# [CHALLENGE]
Produce an exact copy of the lines from the line that contains "Segment: carcinoma. Return" to the end of the listing below.

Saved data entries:
-.-.-

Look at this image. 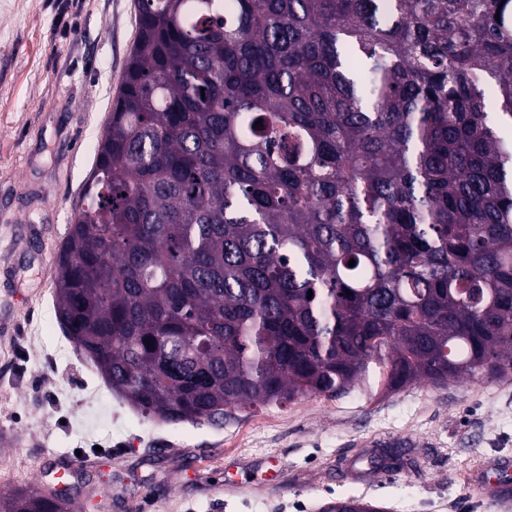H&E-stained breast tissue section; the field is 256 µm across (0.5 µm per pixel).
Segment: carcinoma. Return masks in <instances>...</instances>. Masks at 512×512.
I'll list each match as a JSON object with an SVG mask.
<instances>
[{"instance_id":"1","label":"carcinoma","mask_w":512,"mask_h":512,"mask_svg":"<svg viewBox=\"0 0 512 512\" xmlns=\"http://www.w3.org/2000/svg\"><path fill=\"white\" fill-rule=\"evenodd\" d=\"M135 7L55 280L113 391L176 424L512 375V0Z\"/></svg>"}]
</instances>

-.-.-

# [RESULT OF THIS TASK]
Segment: carcinoma. Return masks in <instances>...</instances>. Masks at 512×512.
I'll list each match as a JSON object with an SVG mask.
<instances>
[{"instance_id":"1","label":"carcinoma","mask_w":512,"mask_h":512,"mask_svg":"<svg viewBox=\"0 0 512 512\" xmlns=\"http://www.w3.org/2000/svg\"><path fill=\"white\" fill-rule=\"evenodd\" d=\"M135 7L55 280L113 391L176 424L512 375V0Z\"/></svg>"}]
</instances>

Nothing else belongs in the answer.